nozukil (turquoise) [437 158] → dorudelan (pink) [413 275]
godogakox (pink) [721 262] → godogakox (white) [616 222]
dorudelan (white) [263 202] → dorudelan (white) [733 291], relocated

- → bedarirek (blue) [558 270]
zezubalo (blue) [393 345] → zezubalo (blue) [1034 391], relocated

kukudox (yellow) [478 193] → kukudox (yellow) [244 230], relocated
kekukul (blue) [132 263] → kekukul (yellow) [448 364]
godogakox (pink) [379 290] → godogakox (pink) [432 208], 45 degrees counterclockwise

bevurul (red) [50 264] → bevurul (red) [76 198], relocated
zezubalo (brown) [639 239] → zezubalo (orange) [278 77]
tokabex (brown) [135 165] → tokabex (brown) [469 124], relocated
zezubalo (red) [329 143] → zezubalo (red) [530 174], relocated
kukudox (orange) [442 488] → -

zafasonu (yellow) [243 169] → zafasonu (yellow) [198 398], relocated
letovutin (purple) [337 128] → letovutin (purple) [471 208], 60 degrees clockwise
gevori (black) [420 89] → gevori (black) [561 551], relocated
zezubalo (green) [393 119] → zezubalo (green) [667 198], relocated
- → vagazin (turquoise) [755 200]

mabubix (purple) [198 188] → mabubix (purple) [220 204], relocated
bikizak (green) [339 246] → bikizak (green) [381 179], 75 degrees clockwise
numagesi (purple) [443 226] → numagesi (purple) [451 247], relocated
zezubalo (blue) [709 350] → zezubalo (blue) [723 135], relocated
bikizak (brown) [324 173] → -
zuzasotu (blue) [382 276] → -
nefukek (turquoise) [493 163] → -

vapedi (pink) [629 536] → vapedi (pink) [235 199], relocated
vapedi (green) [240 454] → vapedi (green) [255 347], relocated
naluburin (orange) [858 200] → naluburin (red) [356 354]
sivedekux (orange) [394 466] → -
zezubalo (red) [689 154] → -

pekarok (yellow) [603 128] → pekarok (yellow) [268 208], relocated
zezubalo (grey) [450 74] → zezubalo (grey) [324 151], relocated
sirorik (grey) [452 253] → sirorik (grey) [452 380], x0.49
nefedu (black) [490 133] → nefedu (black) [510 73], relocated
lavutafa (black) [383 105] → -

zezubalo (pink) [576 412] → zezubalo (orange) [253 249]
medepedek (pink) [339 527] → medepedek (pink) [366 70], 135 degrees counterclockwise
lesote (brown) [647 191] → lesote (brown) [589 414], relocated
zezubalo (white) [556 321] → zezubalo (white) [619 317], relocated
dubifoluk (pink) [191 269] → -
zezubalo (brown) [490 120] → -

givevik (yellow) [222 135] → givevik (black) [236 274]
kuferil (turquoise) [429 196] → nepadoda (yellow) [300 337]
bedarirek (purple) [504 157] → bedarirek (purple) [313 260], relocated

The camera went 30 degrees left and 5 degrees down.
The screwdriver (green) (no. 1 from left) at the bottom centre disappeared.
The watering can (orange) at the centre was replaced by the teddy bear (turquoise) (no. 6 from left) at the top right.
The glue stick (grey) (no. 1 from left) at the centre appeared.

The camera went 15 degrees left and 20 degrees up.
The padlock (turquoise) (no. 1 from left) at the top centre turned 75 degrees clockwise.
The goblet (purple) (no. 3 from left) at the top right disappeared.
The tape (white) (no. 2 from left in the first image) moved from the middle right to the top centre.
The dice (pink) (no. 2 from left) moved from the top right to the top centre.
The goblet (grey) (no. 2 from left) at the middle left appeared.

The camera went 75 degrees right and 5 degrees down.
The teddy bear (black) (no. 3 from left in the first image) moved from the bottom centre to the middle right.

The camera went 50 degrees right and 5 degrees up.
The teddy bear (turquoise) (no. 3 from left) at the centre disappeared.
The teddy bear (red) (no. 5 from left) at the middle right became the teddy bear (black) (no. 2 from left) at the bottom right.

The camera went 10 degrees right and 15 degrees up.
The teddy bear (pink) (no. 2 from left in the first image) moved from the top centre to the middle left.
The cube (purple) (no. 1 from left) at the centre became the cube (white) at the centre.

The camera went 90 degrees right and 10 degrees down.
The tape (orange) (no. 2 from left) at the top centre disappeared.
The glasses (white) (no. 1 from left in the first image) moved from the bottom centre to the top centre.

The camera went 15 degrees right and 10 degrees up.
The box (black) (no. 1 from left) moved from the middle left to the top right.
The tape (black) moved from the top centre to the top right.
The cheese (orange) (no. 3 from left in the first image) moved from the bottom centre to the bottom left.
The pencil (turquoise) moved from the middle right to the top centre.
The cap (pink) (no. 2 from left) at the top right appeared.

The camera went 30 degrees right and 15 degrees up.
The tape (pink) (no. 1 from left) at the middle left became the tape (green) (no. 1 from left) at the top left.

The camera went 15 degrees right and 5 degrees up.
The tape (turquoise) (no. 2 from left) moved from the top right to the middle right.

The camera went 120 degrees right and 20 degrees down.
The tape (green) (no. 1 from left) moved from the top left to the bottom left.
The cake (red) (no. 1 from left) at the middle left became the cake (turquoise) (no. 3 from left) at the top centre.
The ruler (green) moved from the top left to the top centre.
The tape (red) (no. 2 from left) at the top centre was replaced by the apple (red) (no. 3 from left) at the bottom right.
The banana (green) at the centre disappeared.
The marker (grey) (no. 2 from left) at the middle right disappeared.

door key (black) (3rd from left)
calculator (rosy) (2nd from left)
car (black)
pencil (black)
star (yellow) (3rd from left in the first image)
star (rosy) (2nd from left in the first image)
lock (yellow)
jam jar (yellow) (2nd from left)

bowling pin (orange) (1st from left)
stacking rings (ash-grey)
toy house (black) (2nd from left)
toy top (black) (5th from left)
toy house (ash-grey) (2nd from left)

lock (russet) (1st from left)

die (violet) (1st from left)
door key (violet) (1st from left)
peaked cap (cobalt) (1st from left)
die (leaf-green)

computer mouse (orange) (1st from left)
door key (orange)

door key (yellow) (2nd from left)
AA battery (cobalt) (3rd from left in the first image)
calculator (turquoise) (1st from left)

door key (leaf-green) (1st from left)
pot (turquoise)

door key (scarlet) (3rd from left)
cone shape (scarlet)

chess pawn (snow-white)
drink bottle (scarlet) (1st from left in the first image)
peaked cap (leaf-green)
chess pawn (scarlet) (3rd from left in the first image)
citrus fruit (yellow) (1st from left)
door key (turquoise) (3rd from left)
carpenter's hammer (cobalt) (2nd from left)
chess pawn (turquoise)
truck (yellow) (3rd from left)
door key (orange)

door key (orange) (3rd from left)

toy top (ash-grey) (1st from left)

**Task item**
Would you transcribe the entries above exactly as they appear?

**Answer box**
nozukil (turquoise) [437 158] → dorudelan (pink) [413 275]
godogakox (pink) [721 262] → godogakox (white) [616 222]
dorudelan (white) [263 202] → dorudelan (white) [733 291], relocated

- → bedarirek (blue) [558 270]
zezubalo (blue) [393 345] → zezubalo (blue) [1034 391], relocated

kukudox (yellow) [478 193] → kukudox (yellow) [244 230], relocated
kekukul (blue) [132 263] → kekukul (yellow) [448 364]
godogakox (pink) [379 290] → godogakox (pink) [432 208], 45 degrees counterclockwise

bevurul (red) [50 264] → bevurul (red) [76 198], relocated
zezubalo (brown) [639 239] → zezubalo (orange) [278 77]
tokabex (brown) [135 165] → tokabex (brown) [469 124], relocated
zezubalo (red) [329 143] → zezubalo (red) [530 174], relocated
kukudox (orange) [442 488] → -

zafasonu (yellow) [243 169] → zafasonu (yellow) [198 398], relocated
letovutin (purple) [337 128] → letovutin (purple) [471 208], 60 degrees clockwise
gevori (black) [420 89] → gevori (black) [561 551], relocated
zezubalo (green) [393 119] → zezubalo (green) [667 198], relocated
- → vagazin (turquoise) [755 200]

mabubix (purple) [198 188] → mabubix (purple) [220 204], relocated
bikizak (green) [339 246] → bikizak (green) [381 179], 75 degrees clockwise
numagesi (purple) [443 226] → numagesi (purple) [451 247], relocated
zezubalo (blue) [709 350] → zezubalo (blue) [723 135], relocated
bikizak (brown) [324 173] → -
zuzasotu (blue) [382 276] → -
nefukek (turquoise) [493 163] → -

vapedi (pink) [629 536] → vapedi (pink) [235 199], relocated
vapedi (green) [240 454] → vapedi (green) [255 347], relocated
naluburin (orange) [858 200] → naluburin (red) [356 354]
sivedekux (orange) [394 466] → -
zezubalo (red) [689 154] → -

pekarok (yellow) [603 128] → pekarok (yellow) [268 208], relocated
zezubalo (grey) [450 74] → zezubalo (grey) [324 151], relocated
sirorik (grey) [452 253] → sirorik (grey) [452 380], x0.49
nefedu (black) [490 133] → nefedu (black) [510 73], relocated
lavutafa (black) [383 105] → -

zezubalo (pink) [576 412] → zezubalo (orange) [253 249]
medepedek (pink) [339 527] → medepedek (pink) [366 70], 135 degrees counterclockwise
lesote (brown) [647 191] → lesote (brown) [589 414], relocated
zezubalo (white) [556 321] → zezubalo (white) [619 317], relocated
dubifoluk (pink) [191 269] → -
zezubalo (brown) [490 120] → -

givevik (yellow) [222 135] → givevik (black) [236 274]
kuferil (turquoise) [429 196] → nepadoda (yellow) [300 337]
bedarirek (purple) [504 157] → bedarirek (purple) [313 260], relocated

The camera went 30 degrees left and 5 degrees down.
The screwdriver (green) (no. 1 from left) at the bottom centre disappeared.
The watering can (orange) at the centre was replaced by the teddy bear (turquoise) (no. 6 from left) at the top right.
The glue stick (grey) (no. 1 from left) at the centre appeared.

The camera went 15 degrees left and 20 degrees up.
The padlock (turquoise) (no. 1 from left) at the top centre turned 75 degrees clockwise.
The goblet (purple) (no. 3 from left) at the top right disappeared.
The tape (white) (no. 2 from left in the first image) moved from the middle right to the top centre.
The dice (pink) (no. 2 from left) moved from the top right to the top centre.
The goblet (grey) (no. 2 from left) at the middle left appeared.

The camera went 75 degrees right and 5 degrees down.
The teddy bear (black) (no. 3 from left in the first image) moved from the bottom centre to the middle right.

The camera went 50 degrees right and 5 degrees up.
The teddy bear (turquoise) (no. 3 from left) at the centre disappeared.
The teddy bear (red) (no. 5 from left) at the middle right became the teddy bear (black) (no. 2 from left) at the bottom right.

The camera went 10 degrees right and 15 degrees up.
The teddy bear (pink) (no. 2 from left in the first image) moved from the top centre to the middle left.
The cube (purple) (no. 1 from left) at the centre became the cube (white) at the centre.

The camera went 90 degrees right and 10 degrees down.
The tape (orange) (no. 2 from left) at the top centre disappeared.
The glasses (white) (no. 1 from left in the first image) moved from the bottom centre to the top centre.

The camera went 15 degrees right and 10 degrees up.
The box (black) (no. 1 from left) moved from the middle left to the top right.
The tape (black) moved from the top centre to the top right.
The cheese (orange) (no. 3 from left in the first image) moved from the bottom centre to the bottom left.
The pencil (turquoise) moved from the middle right to the top centre.
The cap (pink) (no. 2 from left) at the top right appeared.

The camera went 30 degrees right and 15 degrees up.
The tape (pink) (no. 1 from left) at the middle left became the tape (green) (no. 1 from left) at the top left.

The camera went 15 degrees right and 5 degrees up.
The tape (turquoise) (no. 2 from left) moved from the top right to the middle right.

The camera went 120 degrees right and 20 degrees down.
The tape (green) (no. 1 from left) moved from the top left to the bottom left.
The cake (red) (no. 1 from left) at the middle left became the cake (turquoise) (no. 3 from left) at the top centre.
The ruler (green) moved from the top left to the top centre.
The tape (red) (no. 2 from left) at the top centre was replaced by the apple (red) (no. 3 from left) at the bottom right.
The banana (green) at the centre disappeared.
The marker (grey) (no. 2 from left) at the middle right disappeared.

door key (black) (3rd from left)
calculator (rosy) (2nd from left)
car (black)
pencil (black)
star (yellow) (3rd from left in the first image)
star (rosy) (2nd from left in the first image)
lock (yellow)
jam jar (yellow) (2nd from left)

bowling pin (orange) (1st from left)
stacking rings (ash-grey)
toy house (black) (2nd from left)
toy top (black) (5th from left)
toy house (ash-grey) (2nd from left)

lock (russet) (1st from left)

die (violet) (1st from left)
door key (violet) (1st from left)
peaked cap (cobalt) (1st from left)
die (leaf-green)

computer mouse (orange) (1st from left)
door key (orange)

door key (yellow) (2nd from left)
AA battery (cobalt) (3rd from left in the first image)
calculator (turquoise) (1st from left)

door key (leaf-green) (1st from left)
pot (turquoise)

door key (scarlet) (3rd from left)
cone shape (scarlet)

chess pawn (snow-white)
drink bottle (scarlet) (1st from left in the first image)
peaked cap (leaf-green)
chess pawn (scarlet) (3rd from left in the first image)
citrus fruit (yellow) (1st from left)
door key (turquoise) (3rd from left)
carpenter's hammer (cobalt) (2nd from left)
chess pawn (turquoise)
truck (yellow) (3rd from left)
door key (orange)

door key (orange) (3rd from left)

toy top (ash-grey) (1st from left)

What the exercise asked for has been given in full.